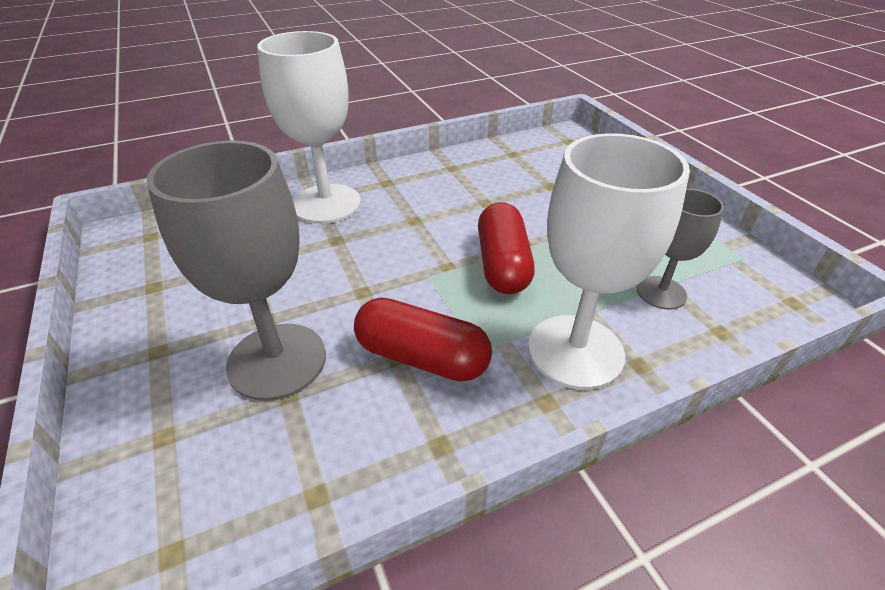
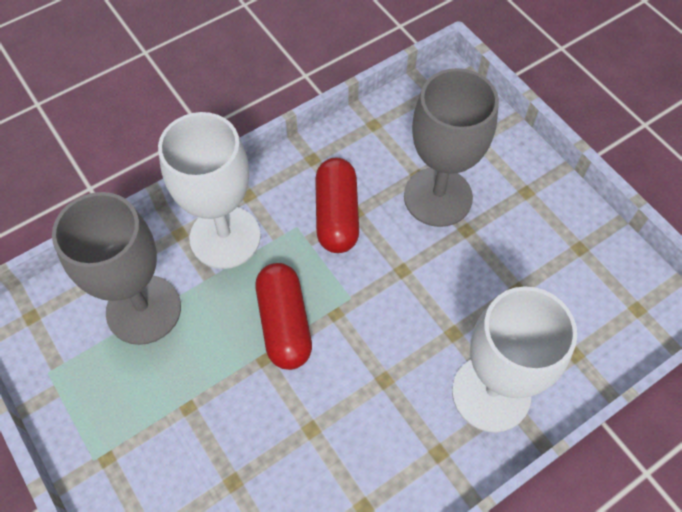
camera: 170 degrees right, 20 degrees up
(422, 357) = (337, 215): red capsule -> red capsule turned 75 degrees clockwise
(661, 292) = (143, 309): grey goblet -> grey goblet, size x1.76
——
ASSIGNED TASK —
In the listing, find each line with the string "degrees" and copy it.

RESULT OF THE TASK —
camera: 170 degrees right, 20 degrees up
(422, 357) = (337, 215): red capsule -> red capsule turned 75 degrees clockwise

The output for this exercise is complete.